Convert every record below into a two-column Markdown table, with a row number under "Row" and the line itself under "Record". Leave out blank lines.

[Begin DATA FOR THIS EXERCISE]

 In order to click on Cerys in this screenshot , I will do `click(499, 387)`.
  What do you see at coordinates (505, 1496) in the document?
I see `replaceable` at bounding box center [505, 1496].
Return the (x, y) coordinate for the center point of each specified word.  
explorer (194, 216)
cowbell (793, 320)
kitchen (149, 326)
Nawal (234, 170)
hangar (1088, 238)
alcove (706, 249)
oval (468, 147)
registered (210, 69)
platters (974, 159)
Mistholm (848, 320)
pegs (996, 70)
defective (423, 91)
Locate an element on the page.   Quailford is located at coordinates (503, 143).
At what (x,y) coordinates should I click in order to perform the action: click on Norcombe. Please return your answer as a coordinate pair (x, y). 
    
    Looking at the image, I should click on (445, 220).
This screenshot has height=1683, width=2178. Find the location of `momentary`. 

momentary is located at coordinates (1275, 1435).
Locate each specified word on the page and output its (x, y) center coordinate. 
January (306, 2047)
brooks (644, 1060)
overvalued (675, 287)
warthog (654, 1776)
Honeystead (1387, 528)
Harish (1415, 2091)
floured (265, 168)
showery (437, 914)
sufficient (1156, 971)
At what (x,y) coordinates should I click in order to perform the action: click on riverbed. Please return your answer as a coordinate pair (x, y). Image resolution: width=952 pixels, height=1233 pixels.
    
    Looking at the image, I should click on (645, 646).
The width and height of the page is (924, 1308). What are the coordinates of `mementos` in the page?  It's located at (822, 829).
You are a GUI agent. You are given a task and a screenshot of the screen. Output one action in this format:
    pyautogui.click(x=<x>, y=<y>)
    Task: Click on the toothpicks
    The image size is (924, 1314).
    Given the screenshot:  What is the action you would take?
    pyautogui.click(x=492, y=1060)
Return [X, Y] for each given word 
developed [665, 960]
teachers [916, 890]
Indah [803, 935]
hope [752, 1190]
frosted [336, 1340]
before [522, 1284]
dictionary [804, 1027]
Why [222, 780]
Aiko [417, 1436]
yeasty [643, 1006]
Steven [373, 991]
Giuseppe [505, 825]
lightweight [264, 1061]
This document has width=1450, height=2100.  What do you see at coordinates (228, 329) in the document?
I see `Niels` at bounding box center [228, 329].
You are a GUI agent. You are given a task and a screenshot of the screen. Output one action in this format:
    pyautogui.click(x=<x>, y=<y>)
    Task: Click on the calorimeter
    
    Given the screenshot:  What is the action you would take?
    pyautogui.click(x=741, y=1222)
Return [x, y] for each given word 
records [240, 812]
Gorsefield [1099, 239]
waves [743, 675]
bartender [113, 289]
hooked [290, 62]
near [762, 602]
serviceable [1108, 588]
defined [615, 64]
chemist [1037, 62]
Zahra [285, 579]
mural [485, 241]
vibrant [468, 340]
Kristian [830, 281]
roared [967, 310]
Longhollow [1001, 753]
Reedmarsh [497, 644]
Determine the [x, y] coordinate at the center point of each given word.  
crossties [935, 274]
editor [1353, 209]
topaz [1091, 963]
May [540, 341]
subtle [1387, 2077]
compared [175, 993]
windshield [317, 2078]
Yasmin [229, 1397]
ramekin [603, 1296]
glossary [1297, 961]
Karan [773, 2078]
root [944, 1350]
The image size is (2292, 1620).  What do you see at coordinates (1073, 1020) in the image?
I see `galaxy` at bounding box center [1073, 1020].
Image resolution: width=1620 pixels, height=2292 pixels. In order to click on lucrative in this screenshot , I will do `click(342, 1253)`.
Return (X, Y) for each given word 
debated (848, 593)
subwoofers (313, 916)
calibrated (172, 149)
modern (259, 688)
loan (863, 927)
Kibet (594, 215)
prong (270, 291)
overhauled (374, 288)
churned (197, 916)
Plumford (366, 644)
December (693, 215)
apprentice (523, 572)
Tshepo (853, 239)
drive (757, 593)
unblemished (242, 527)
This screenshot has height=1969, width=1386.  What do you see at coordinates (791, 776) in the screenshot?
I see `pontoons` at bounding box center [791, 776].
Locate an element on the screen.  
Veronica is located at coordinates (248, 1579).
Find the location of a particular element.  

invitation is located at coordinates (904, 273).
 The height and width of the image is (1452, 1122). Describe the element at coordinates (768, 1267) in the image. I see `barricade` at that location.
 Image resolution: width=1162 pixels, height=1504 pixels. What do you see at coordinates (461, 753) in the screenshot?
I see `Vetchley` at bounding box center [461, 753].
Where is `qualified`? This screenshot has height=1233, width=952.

[End DATA FOR THIS EXERCISE]

**EXERCISE ANSWER**
| Row | Record |
|---|---|
| 1 |  In order to click on Cerys in this screenshot , I will do `click(499, 387)`. |
| 2 |   What do you see at coordinates (505, 1496) in the document? |
| 3 | I see `replaceable` at bounding box center [505, 1496]. |
| 4 | Return the (x, y) coordinate for the center point of each specified word.   |
| 5 | explorer (194, 216) |
| 6 | cowbell (793, 320) |
| 7 | kitchen (149, 326) |
| 8 | Nawal (234, 170) |
| 9 | hangar (1088, 238) |
| 10 | alcove (706, 249) |
| 11 | oval (468, 147) |
| 12 | registered (210, 69) |
| 13 | platters (974, 159) |
| 14 | Mistholm (848, 320) |
| 15 | pegs (996, 70) |
| 16 | defective (423, 91) |
| 17 | Locate an element on the page.   Quailford is located at coordinates (503, 143). |
| 18 | At what (x,y) coordinates should I click in order to perform the action: click on Norcombe. Please return your answer as a coordinate pair (x, y).  |
| 19 |     Looking at the image, I should click on (445, 220). |
| 20 | This screenshot has height=1683, width=2178. Find the location of `momentary`.  |
| 21 | momentary is located at coordinates (1275, 1435). |
| 22 | Locate each specified word on the page and output its (x, y) center coordinate.  |
| 23 | January (306, 2047) |
| 24 | brooks (644, 1060) |
| 25 | overvalued (675, 287) |
| 26 | warthog (654, 1776) |
| 27 | Honeystead (1387, 528) |
| 28 | Harish (1415, 2091) |
| 29 | floured (265, 168) |
| 30 | showery (437, 914) |
| 31 | sufficient (1156, 971) |
| 32 | At what (x,y) coordinates should I click in order to perform the action: click on riverbed. Please return your answer as a coordinate pair (x, y). Image resolution: width=952 pixels, height=1233 pixels. |
| 33 |     Looking at the image, I should click on (645, 646). |
| 34 | The width and height of the page is (924, 1308). What are the coordinates of `mementos` in the page?  It's located at (822, 829). |
| 35 | You are a GUI agent. You are given a task and a screenshot of the screen. Output one action in this format: |
| 36 |     pyautogui.click(x=<x>, y=<y>) |
| 37 |     Task: Click on the toothpicks |
| 38 |     The image size is (924, 1314). |
| 39 |     Given the screenshot:  What is the action you would take? |
| 40 |     pyautogui.click(x=492, y=1060) |
| 41 | Return [X, Y] for each given word  |
| 42 | developed [665, 960] |
| 43 | teachers [916, 890] |
| 44 | Indah [803, 935] |
| 45 | hope [752, 1190] |
| 46 | frosted [336, 1340] |
| 47 | before [522, 1284] |
| 48 | dictionary [804, 1027] |
| 49 | Why [222, 780] |
| 50 | Aiko [417, 1436] |
| 51 | yeasty [643, 1006] |
| 52 | Steven [373, 991] |
| 53 | Giuseppe [505, 825] |
| 54 | lightweight [264, 1061] |
| 55 | This document has width=1450, height=2100.  What do you see at coordinates (228, 329) in the document? |
| 56 | I see `Niels` at bounding box center [228, 329]. |
| 57 | You are a GUI agent. You are given a task and a screenshot of the screen. Output one action in this format: |
| 58 |     pyautogui.click(x=<x>, y=<y>) |
| 59 |     Task: Click on the calorimeter |
| 60 |     Given the screenshot:  What is the action you would take? |
| 61 |     pyautogui.click(x=741, y=1222) |
| 62 | Return [x, y] for each given word  |
| 63 | records [240, 812] |
| 64 | Gorsefield [1099, 239] |
| 65 | waves [743, 675] |
| 66 | bartender [113, 289] |
| 67 | hooked [290, 62] |
| 68 | near [762, 602] |
| 69 | serviceable [1108, 588] |
| 70 | defined [615, 64] |
| 71 | chemist [1037, 62] |
| 72 | Zahra [285, 579] |
| 73 | mural [485, 241] |
| 74 | vibrant [468, 340] |
| 75 | Kristian [830, 281] |
| 76 | roared [967, 310] |
| 77 | Longhollow [1001, 753] |
| 78 | Reedmarsh [497, 644] |
| 79 | Determine the [x, y] coordinate at the center point of each given word.   |
| 80 | crossties [935, 274] |
| 81 | editor [1353, 209] |
| 82 | topaz [1091, 963] |
| 83 | May [540, 341] |
| 84 | subtle [1387, 2077] |
| 85 | compared [175, 993] |
| 86 | windshield [317, 2078] |
| 87 | Yasmin [229, 1397] |
| 88 | ramekin [603, 1296] |
| 89 | glossary [1297, 961] |
| 90 | Karan [773, 2078] |
| 91 | root [944, 1350] |
| 92 | The image size is (2292, 1620).  What do you see at coordinates (1073, 1020) in the image? |
| 93 | I see `galaxy` at bounding box center [1073, 1020]. |
| 94 | Image resolution: width=1620 pixels, height=2292 pixels. In order to click on lucrative in this screenshot , I will do `click(342, 1253)`. |
| 95 | Return (X, Y) for each given word  |
| 96 | debated (848, 593) |
| 97 | subwoofers (313, 916) |
| 98 | calibrated (172, 149) |
| 99 | modern (259, 688) |
| 100 | loan (863, 927) |
| 101 | Kibet (594, 215) |
| 102 | prong (270, 291) |
| 103 | overhauled (374, 288) |
| 104 | churned (197, 916) |
| 105 | Plumford (366, 644) |
| 106 | December (693, 215) |
| 107 | apprentice (523, 572) |
| 108 | Tshepo (853, 239) |
| 109 | drive (757, 593) |
| 110 | unblemished (242, 527) |
| 111 | This screenshot has height=1969, width=1386.  What do you see at coordinates (791, 776) in the screenshot? |
| 112 | I see `pontoons` at bounding box center [791, 776]. |
| 113 | Locate an element on the screen.   |
| 114 | Veronica is located at coordinates (248, 1579). |
| 115 | Find the location of a particular element.   |
| 116 | invitation is located at coordinates (904, 273). |
| 117 |  The height and width of the image is (1452, 1122). Describe the element at coordinates (768, 1267) in the image. I see `barricade` at that location. |
| 118 |  Image resolution: width=1162 pixels, height=1504 pixels. What do you see at coordinates (461, 753) in the screenshot? |
| 119 | I see `Vetchley` at bounding box center [461, 753]. |
| 120 | Where is `qualified`? This screenshot has height=1233, width=952. |